### TASK DIRECTIONS
Word for word, restate the lines from the start of the data below through the line containing "none -> pink 1x2 slope [78,345,179,424]".

### Records from a data collection

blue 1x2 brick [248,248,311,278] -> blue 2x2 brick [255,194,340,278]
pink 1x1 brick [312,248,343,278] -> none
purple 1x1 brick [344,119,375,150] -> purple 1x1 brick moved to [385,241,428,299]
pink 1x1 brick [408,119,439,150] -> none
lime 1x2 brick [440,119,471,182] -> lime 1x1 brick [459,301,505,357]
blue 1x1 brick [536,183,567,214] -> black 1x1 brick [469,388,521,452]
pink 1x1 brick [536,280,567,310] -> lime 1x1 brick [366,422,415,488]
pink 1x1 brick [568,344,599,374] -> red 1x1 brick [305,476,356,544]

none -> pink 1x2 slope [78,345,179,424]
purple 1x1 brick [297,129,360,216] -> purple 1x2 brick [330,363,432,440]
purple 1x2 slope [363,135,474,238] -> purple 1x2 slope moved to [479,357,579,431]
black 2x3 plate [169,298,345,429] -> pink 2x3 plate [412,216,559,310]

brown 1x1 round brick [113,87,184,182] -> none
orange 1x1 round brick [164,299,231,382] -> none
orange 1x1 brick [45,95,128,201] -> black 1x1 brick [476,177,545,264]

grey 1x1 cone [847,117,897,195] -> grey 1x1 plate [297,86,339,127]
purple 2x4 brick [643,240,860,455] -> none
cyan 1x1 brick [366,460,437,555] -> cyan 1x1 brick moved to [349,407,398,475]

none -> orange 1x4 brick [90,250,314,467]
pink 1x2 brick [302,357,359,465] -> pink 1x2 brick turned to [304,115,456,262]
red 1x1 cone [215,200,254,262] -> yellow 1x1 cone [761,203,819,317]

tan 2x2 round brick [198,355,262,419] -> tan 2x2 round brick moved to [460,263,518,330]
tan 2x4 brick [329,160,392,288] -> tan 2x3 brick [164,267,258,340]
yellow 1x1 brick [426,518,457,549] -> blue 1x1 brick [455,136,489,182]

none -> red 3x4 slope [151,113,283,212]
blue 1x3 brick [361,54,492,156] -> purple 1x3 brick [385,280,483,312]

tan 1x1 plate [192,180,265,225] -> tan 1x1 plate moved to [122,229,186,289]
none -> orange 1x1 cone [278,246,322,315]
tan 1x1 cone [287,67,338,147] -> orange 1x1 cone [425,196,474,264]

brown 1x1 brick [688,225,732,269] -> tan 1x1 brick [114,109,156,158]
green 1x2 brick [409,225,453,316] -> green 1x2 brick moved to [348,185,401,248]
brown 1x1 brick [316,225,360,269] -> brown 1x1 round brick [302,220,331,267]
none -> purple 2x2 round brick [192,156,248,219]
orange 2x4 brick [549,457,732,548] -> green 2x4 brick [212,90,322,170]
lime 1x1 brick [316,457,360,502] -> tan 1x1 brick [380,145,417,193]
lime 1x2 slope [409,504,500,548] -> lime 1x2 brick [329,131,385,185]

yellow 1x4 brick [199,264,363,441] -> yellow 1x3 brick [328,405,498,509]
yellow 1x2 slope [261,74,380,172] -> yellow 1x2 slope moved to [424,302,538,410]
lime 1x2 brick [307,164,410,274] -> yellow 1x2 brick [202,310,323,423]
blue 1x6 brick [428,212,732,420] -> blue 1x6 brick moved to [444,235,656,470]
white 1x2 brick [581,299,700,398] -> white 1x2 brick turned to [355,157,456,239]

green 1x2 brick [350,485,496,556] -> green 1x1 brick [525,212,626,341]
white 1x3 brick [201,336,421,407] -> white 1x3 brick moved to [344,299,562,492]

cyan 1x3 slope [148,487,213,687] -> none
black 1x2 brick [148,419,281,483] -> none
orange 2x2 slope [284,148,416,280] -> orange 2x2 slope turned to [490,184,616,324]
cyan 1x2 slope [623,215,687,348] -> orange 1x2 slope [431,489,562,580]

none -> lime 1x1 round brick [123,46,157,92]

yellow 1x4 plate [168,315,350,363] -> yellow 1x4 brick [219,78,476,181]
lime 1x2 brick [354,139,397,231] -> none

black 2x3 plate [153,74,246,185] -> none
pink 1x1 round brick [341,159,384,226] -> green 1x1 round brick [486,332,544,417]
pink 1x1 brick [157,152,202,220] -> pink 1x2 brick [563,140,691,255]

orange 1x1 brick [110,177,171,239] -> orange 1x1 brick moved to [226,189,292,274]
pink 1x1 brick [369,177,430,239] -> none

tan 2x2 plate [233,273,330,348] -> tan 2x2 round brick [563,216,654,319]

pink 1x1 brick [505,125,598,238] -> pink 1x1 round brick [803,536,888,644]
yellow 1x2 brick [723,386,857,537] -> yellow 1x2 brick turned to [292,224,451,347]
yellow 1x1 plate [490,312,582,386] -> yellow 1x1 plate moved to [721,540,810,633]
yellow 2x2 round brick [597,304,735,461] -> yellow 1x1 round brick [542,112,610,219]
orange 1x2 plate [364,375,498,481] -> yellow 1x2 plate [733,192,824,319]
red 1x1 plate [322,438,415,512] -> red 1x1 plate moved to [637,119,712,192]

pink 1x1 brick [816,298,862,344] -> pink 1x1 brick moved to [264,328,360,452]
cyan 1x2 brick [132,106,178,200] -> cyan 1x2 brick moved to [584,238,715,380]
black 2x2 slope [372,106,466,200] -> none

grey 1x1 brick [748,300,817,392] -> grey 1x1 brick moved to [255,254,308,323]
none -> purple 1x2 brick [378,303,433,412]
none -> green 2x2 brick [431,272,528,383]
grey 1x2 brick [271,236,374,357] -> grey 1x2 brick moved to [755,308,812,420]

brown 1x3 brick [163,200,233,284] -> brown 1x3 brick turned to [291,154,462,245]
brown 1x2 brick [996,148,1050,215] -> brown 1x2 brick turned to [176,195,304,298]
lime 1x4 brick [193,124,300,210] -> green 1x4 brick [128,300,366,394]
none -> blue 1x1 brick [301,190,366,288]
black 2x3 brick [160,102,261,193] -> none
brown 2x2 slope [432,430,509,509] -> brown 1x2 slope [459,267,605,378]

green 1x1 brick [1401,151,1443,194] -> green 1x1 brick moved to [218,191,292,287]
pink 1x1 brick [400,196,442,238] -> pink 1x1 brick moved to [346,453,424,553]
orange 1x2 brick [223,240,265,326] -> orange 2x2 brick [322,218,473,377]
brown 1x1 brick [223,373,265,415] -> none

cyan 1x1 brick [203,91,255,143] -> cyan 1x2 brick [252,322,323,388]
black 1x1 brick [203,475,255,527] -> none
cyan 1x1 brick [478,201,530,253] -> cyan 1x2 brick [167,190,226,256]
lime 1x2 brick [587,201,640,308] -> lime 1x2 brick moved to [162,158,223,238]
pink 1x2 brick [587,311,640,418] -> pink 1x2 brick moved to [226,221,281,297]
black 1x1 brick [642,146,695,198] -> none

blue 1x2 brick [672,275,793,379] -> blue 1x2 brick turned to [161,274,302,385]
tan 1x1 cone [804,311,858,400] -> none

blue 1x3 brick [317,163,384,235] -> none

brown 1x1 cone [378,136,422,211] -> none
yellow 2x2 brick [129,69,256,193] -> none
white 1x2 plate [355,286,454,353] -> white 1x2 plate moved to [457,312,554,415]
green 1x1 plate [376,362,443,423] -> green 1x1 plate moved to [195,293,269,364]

### RESPONSE BELOW
blue 1x2 brick [248,248,311,278] -> blue 2x2 brick [255,194,340,278]
pink 1x1 brick [312,248,343,278] -> none
purple 1x1 brick [344,119,375,150] -> purple 1x1 brick moved to [385,241,428,299]
pink 1x1 brick [408,119,439,150] -> none
lime 1x2 brick [440,119,471,182] -> lime 1x1 brick [459,301,505,357]
blue 1x1 brick [536,183,567,214] -> black 1x1 brick [469,388,521,452]
pink 1x1 brick [536,280,567,310] -> lime 1x1 brick [366,422,415,488]
pink 1x1 brick [568,344,599,374] -> red 1x1 brick [305,476,356,544]

none -> pink 1x2 slope [78,345,179,424]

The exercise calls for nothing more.